Start of INPUT DATA

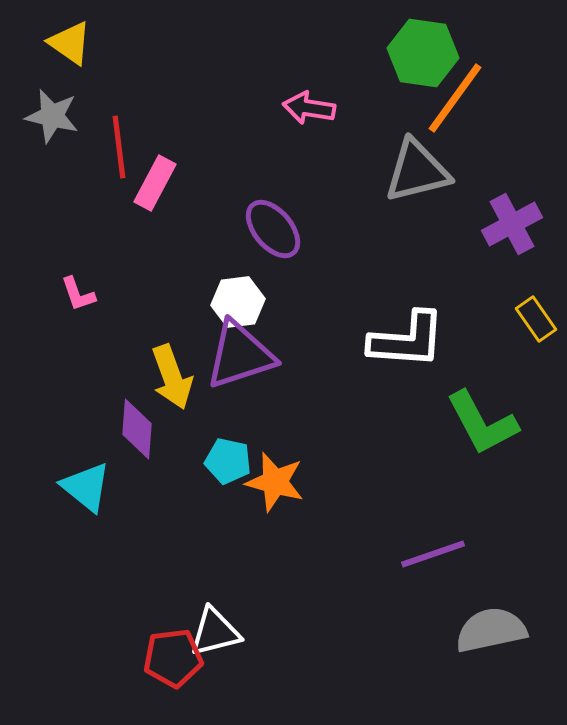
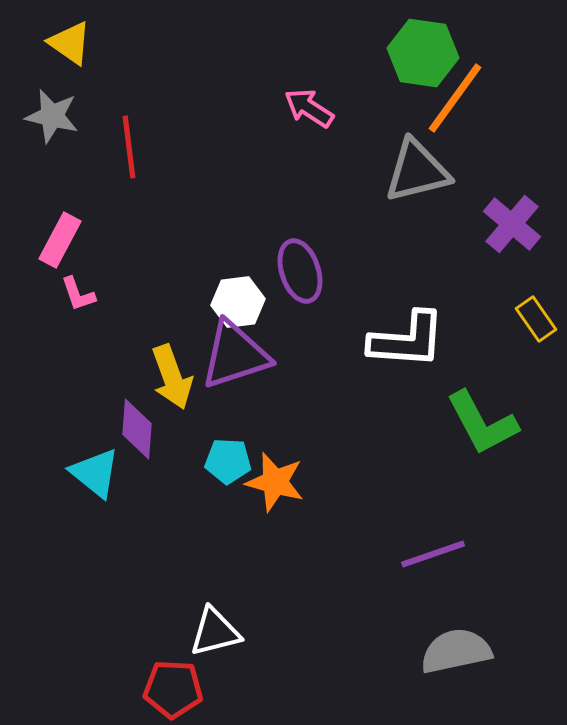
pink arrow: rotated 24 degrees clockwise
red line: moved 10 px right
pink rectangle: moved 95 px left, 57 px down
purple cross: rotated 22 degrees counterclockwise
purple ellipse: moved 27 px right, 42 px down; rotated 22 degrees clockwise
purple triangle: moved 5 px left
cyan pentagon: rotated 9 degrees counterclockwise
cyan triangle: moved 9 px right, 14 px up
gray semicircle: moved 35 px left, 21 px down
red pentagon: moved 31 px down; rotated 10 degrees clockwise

End of INPUT DATA
Start of INPUT DATA

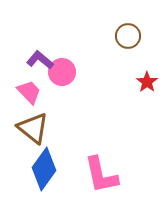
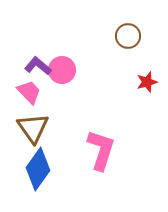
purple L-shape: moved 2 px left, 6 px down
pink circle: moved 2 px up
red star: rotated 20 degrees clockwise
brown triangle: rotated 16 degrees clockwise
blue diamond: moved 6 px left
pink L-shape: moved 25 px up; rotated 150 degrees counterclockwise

End of INPUT DATA
Start of INPUT DATA

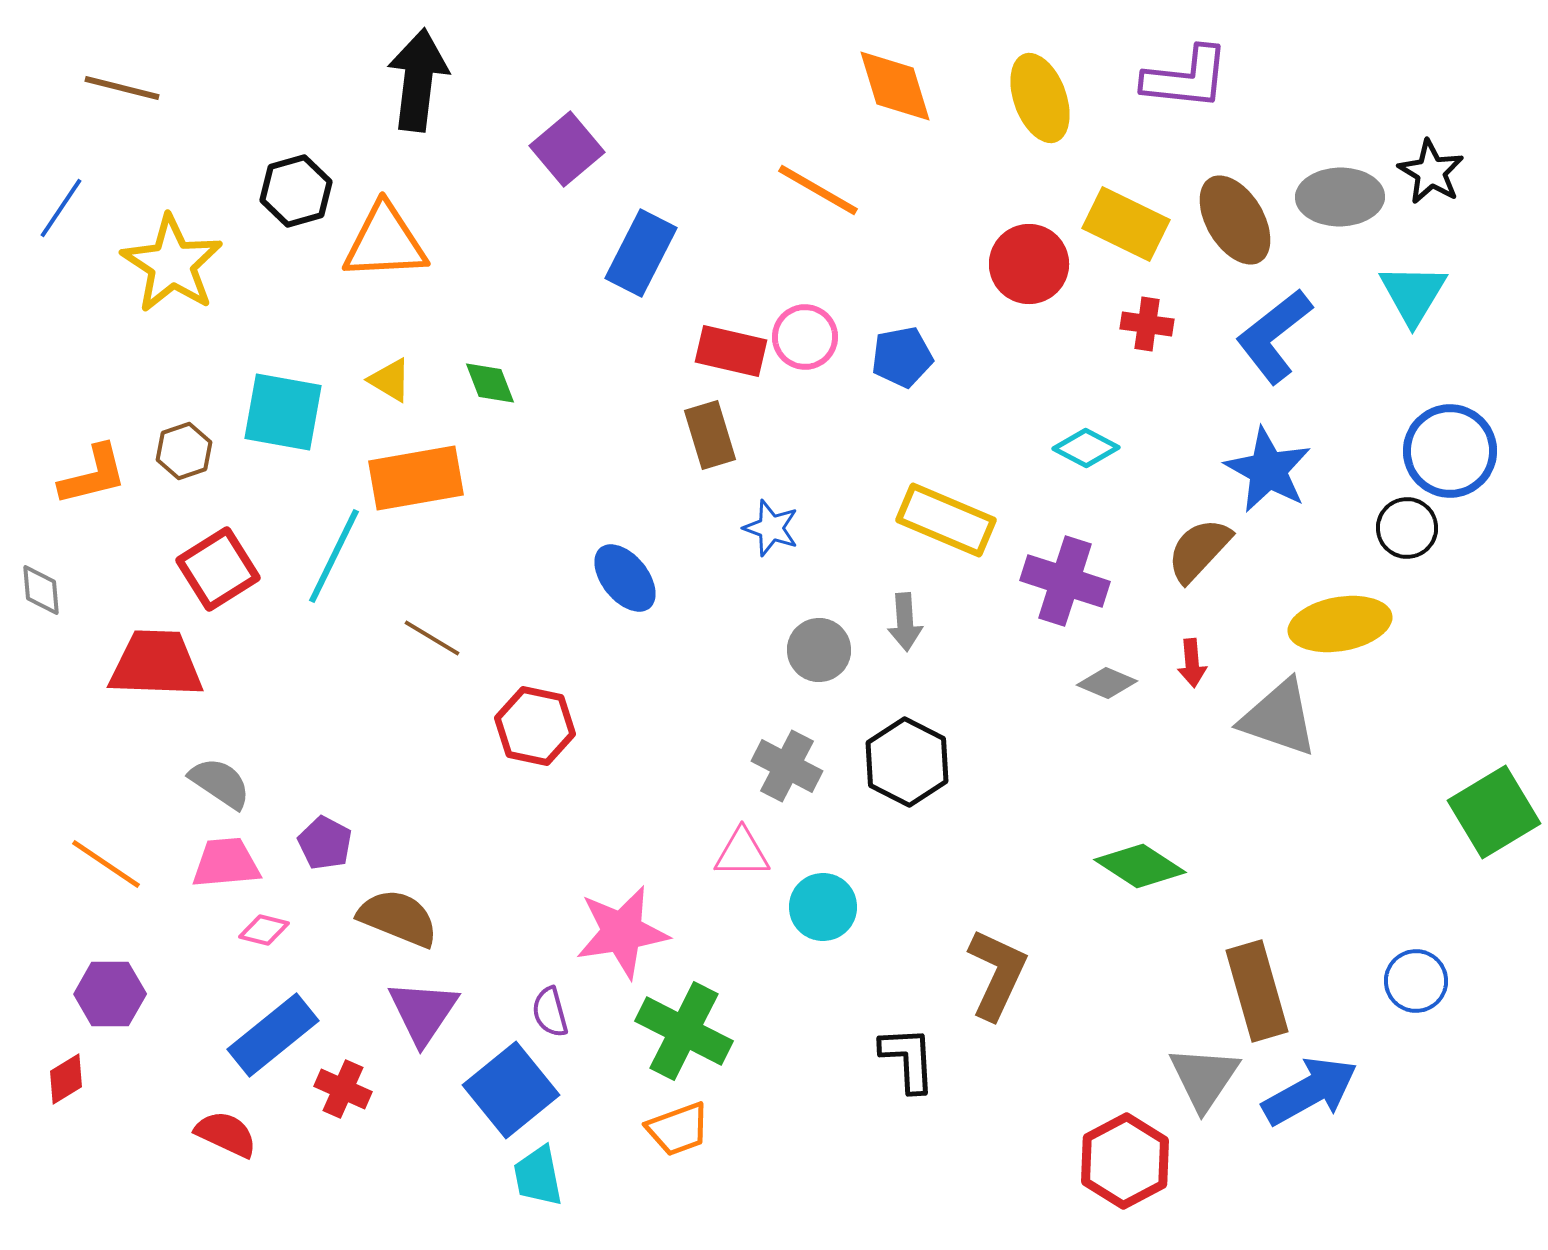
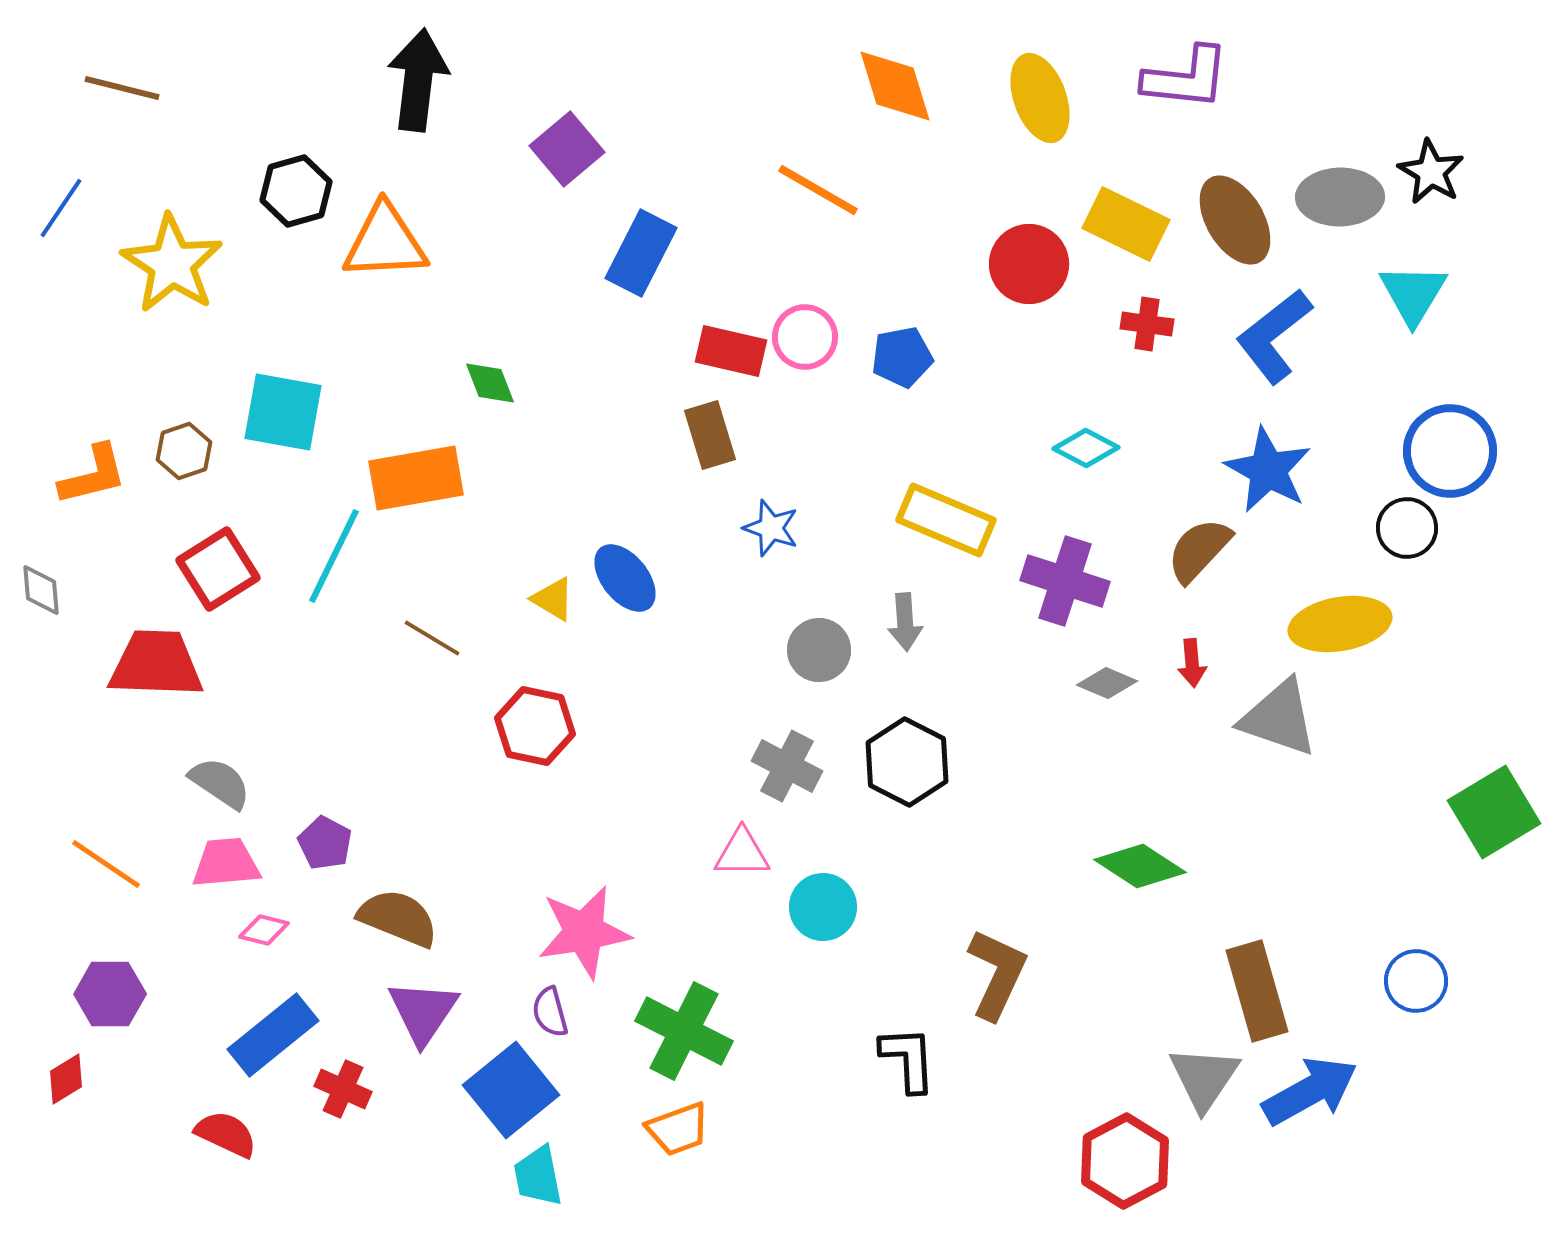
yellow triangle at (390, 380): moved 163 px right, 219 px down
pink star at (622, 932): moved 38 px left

End of INPUT DATA

* _DESCRIPTION OF THE TASK_
What lines in the listing contain "left"? Copy them all.

* _TASK RESULT_
pink rectangle: moved 95 px left, 57 px down
purple triangle: moved 5 px left
gray semicircle: moved 35 px left, 21 px down
purple L-shape: moved 2 px left, 6 px down
blue diamond: moved 6 px left
pink star at (622, 932): moved 38 px left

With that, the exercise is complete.